Exercise aim =
Would you reproduce each of the records below precisely, with the pictures left out?

Excerpted records =
****

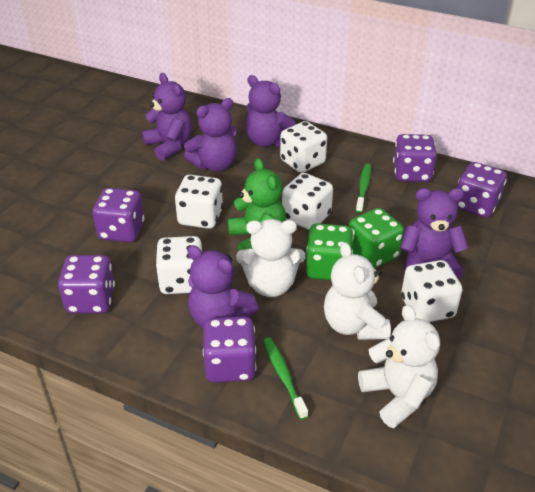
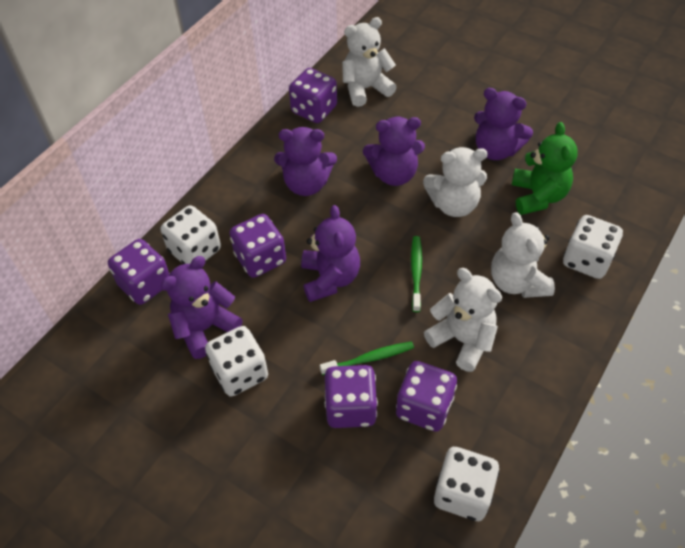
green dice: 2 -> 0
white dice: 5 -> 4
white teddy bear: 3 -> 4

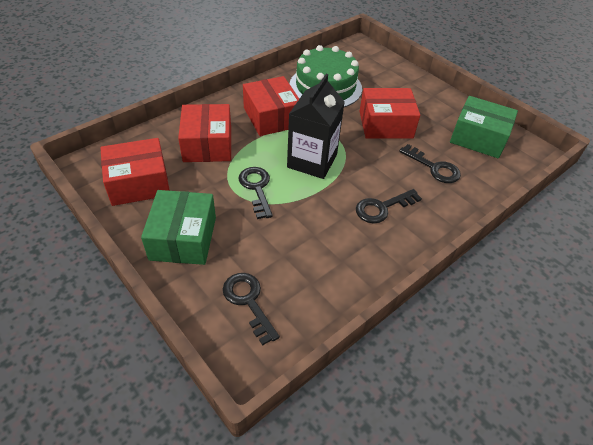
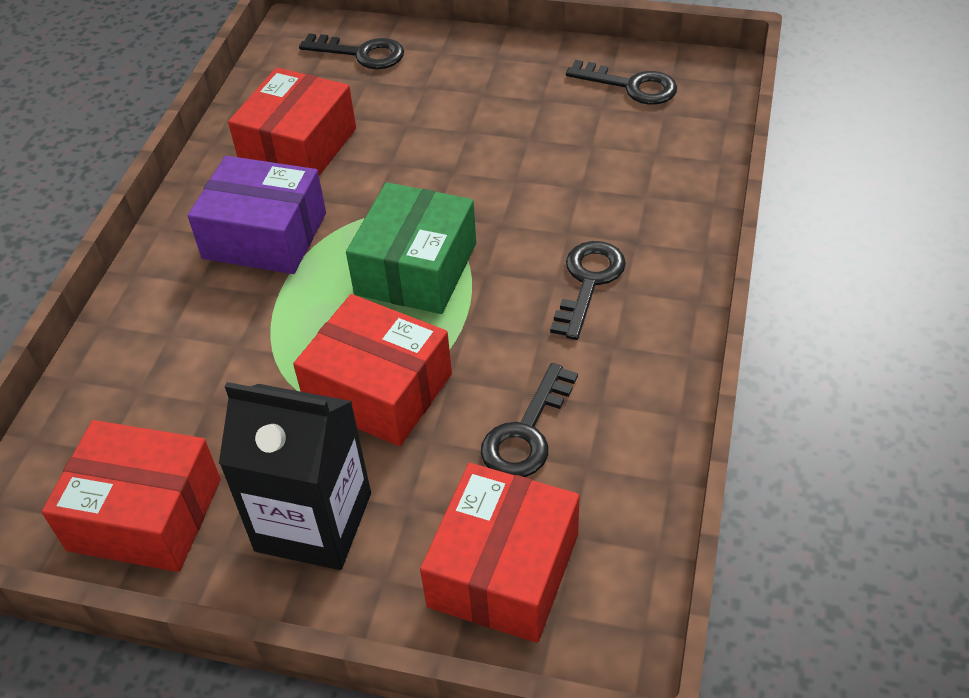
green box: 2 -> 1
green cake: 1 -> 0
purple box: 0 -> 1

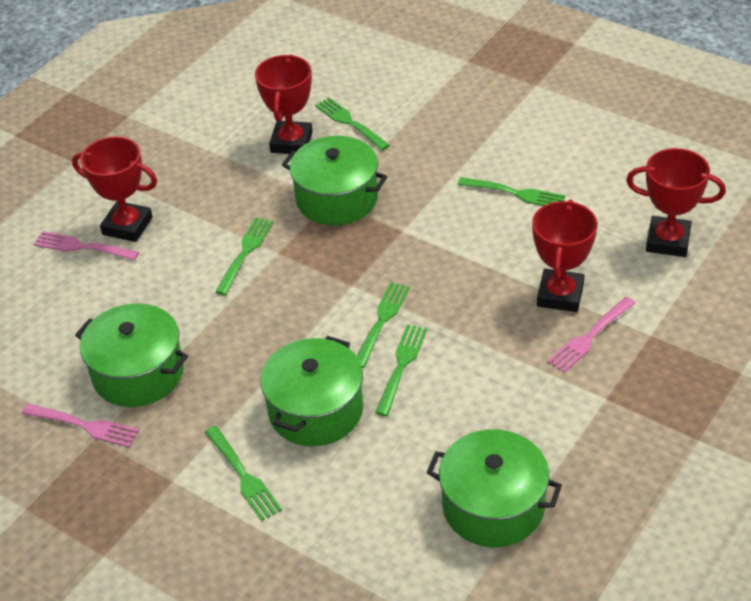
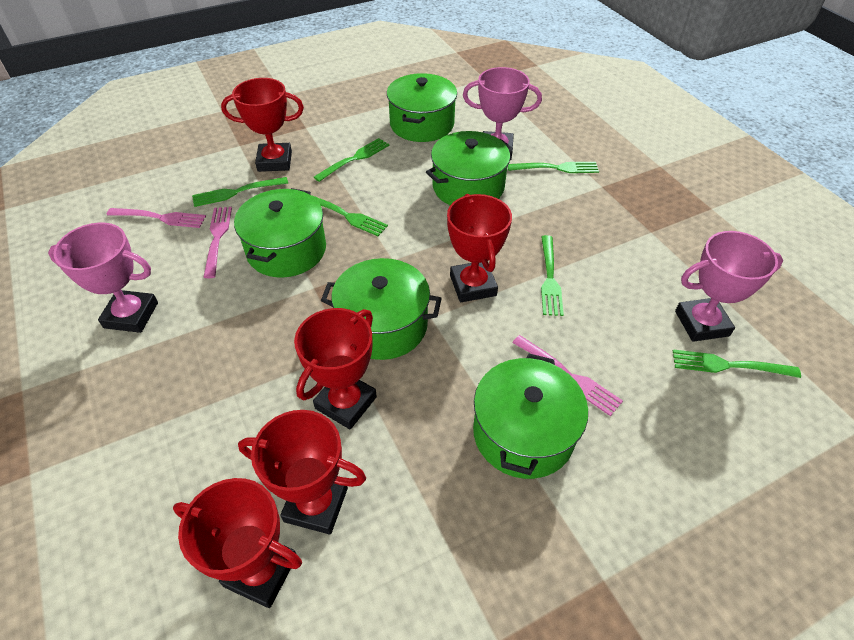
green pot: 4 -> 5
pink trophy: 0 -> 3
red trophy: 4 -> 5

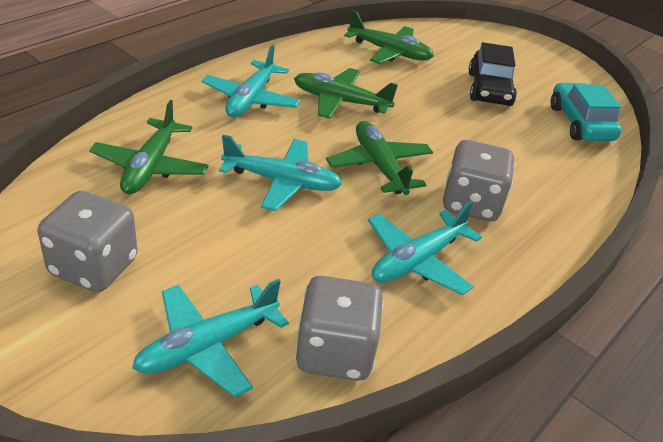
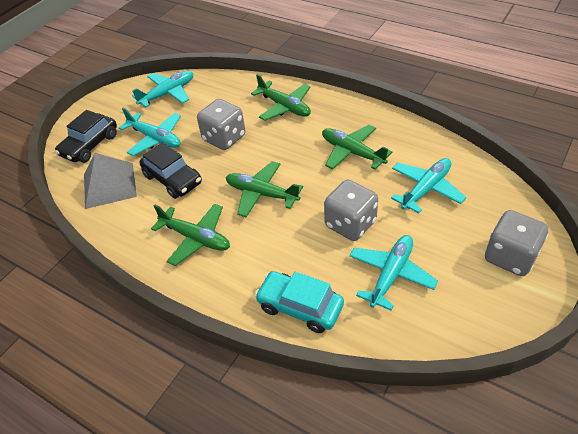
black car: 1 -> 2
grey pyramid: 0 -> 1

****

Solution to this task =
green dice: 2 -> 0
white dice: 5 -> 4
white teddy bear: 3 -> 4

green box: 2 -> 1
green cake: 1 -> 0
purple box: 0 -> 1

green pot: 4 -> 5
pink trophy: 0 -> 3
red trophy: 4 -> 5

black car: 1 -> 2
grey pyramid: 0 -> 1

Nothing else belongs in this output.